- [Instructions to follow]:
When a line of the material has the word "removed" in it, copy that line.

- [Dataset extract]:
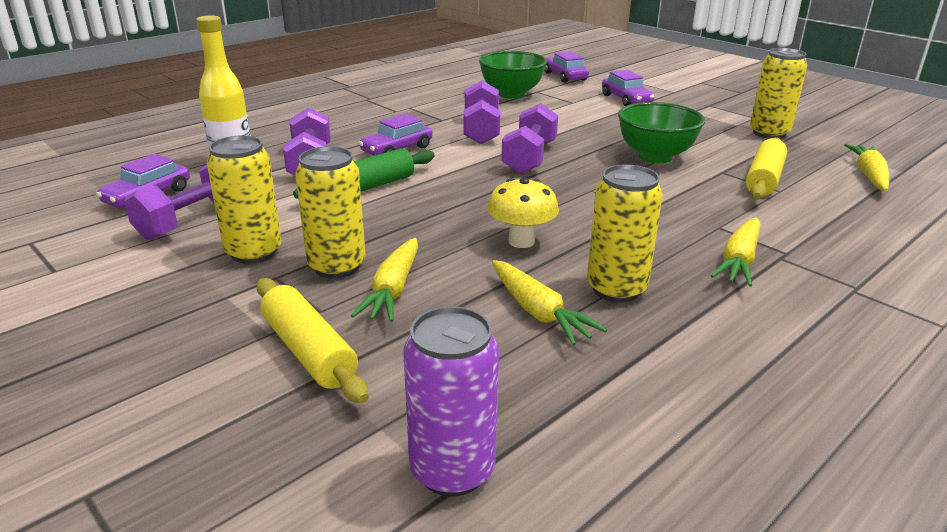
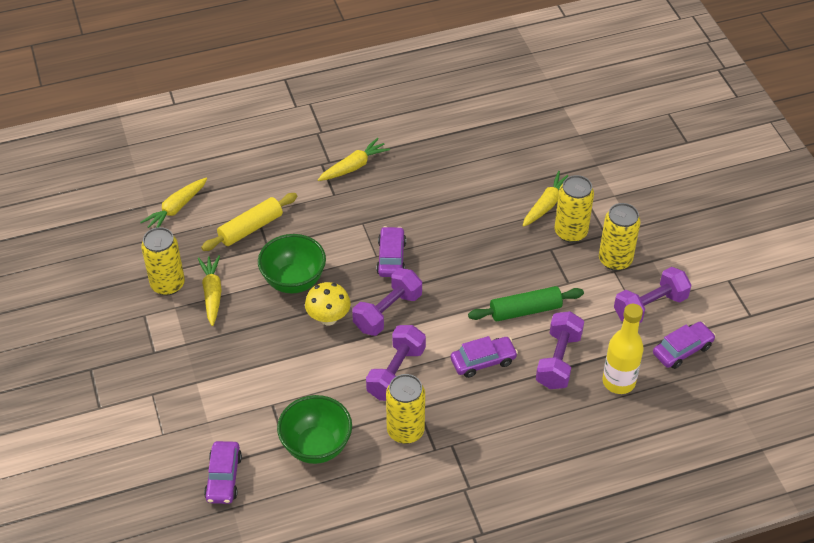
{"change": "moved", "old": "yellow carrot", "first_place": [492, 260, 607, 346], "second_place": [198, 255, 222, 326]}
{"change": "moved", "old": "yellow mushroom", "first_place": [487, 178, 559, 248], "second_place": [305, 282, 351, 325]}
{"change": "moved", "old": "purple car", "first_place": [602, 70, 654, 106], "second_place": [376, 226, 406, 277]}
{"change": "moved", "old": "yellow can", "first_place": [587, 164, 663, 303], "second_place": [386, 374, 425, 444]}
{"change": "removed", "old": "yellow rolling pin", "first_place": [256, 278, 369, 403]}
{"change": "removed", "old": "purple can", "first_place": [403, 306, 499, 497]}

- [Result for this exercise]:
{"change": "removed", "old": "yellow rolling pin", "first_place": [256, 278, 369, 403]}
{"change": "removed", "old": "purple can", "first_place": [403, 306, 499, 497]}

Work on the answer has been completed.